• **WHAT TO DO**
From the data below, return the exact lines starting at the line containing "C101: 10nF (-15V, GND) -> 100nF (-15V, GND)" and ending at the line containing "P203 pin 1: N029 -> N002", both included, and nothing else.

• **RECORDS FOR THIS TASK**
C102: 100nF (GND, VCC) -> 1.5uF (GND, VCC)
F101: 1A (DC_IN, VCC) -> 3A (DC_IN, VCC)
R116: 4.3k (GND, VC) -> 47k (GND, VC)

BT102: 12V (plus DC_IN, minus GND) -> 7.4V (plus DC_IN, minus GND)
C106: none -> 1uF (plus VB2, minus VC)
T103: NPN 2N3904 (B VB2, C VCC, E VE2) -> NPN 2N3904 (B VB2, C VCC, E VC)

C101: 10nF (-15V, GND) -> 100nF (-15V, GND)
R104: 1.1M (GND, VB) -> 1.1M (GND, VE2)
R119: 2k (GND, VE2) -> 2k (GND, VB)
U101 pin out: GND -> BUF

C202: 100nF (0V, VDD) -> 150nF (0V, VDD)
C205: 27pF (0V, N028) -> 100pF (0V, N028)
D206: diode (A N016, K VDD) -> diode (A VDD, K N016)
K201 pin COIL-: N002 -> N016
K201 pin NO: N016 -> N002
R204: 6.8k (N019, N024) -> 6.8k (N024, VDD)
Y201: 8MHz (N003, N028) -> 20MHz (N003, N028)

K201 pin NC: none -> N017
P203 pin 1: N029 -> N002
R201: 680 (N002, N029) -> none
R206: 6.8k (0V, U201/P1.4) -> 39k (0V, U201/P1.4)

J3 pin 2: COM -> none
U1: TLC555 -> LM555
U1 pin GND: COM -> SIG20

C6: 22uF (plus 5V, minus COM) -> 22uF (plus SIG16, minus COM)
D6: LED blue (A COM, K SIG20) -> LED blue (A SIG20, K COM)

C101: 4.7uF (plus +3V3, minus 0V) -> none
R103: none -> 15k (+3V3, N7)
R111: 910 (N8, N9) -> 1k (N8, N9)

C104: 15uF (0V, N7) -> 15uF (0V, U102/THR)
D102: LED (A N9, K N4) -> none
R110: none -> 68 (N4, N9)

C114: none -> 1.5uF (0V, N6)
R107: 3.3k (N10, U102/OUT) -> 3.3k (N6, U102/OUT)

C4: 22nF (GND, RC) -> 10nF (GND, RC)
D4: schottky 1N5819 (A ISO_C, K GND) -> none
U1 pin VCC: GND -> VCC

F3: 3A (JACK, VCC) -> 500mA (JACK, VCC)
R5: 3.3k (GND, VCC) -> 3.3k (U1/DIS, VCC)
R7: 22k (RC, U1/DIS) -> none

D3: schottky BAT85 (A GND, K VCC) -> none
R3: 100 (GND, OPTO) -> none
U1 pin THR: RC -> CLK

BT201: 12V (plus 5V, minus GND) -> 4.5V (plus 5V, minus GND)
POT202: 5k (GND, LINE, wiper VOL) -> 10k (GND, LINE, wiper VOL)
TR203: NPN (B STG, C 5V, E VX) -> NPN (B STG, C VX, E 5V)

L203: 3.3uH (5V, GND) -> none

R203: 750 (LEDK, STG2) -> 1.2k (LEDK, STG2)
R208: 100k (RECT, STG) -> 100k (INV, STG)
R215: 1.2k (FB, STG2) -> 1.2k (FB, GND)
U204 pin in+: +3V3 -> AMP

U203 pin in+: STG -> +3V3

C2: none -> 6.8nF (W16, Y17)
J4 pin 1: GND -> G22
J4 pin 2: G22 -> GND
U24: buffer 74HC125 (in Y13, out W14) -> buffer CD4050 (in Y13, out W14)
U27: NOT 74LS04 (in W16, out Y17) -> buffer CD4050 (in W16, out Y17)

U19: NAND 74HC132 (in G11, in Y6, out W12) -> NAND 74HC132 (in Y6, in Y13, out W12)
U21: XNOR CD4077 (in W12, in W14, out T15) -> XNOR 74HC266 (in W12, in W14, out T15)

• **FINISHED TASK**
C101: 10nF (-15V, GND) -> 100nF (-15V, GND)
R104: 1.1M (GND, VB) -> 1.1M (GND, VE2)
R119: 2k (GND, VE2) -> 2k (GND, VB)
U101 pin out: GND -> BUF

C202: 100nF (0V, VDD) -> 150nF (0V, VDD)
C205: 27pF (0V, N028) -> 100pF (0V, N028)
D206: diode (A N016, K VDD) -> diode (A VDD, K N016)
K201 pin COIL-: N002 -> N016
K201 pin NO: N016 -> N002
R204: 6.8k (N019, N024) -> 6.8k (N024, VDD)
Y201: 8MHz (N003, N028) -> 20MHz (N003, N028)

K201 pin NC: none -> N017
P203 pin 1: N029 -> N002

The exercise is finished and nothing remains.